§ Task description: Would you return the lines between the one holding "cyan triangle: moved 3 px up" and the one holding "brown rectangle: moved", inclusive, and only those, exactly as they stand in the listing below?

§ Excerpted data:
+---+
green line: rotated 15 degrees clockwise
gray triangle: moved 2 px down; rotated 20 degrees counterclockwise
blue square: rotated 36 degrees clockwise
+---+
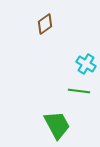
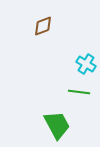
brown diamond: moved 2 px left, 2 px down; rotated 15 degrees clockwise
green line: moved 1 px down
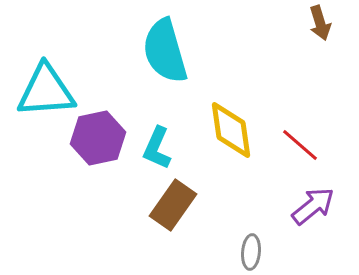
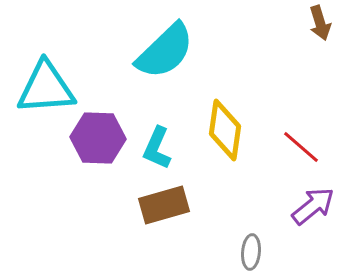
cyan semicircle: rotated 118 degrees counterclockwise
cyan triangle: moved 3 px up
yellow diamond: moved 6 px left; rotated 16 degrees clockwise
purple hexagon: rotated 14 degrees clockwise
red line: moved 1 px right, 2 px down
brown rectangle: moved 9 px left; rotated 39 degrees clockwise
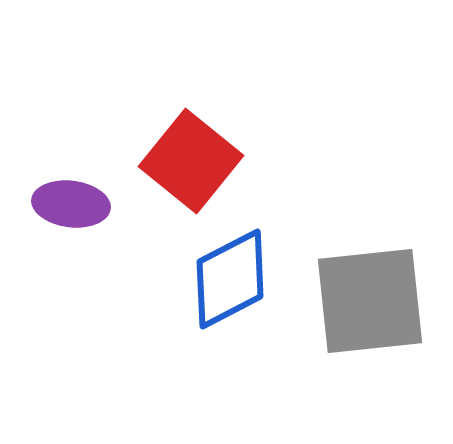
+---+
§ Task response:
cyan triangle: moved 3 px up
yellow diamond: moved 6 px left; rotated 16 degrees clockwise
purple hexagon: rotated 14 degrees clockwise
red line: moved 1 px right, 2 px down
brown rectangle: moved 9 px left; rotated 39 degrees clockwise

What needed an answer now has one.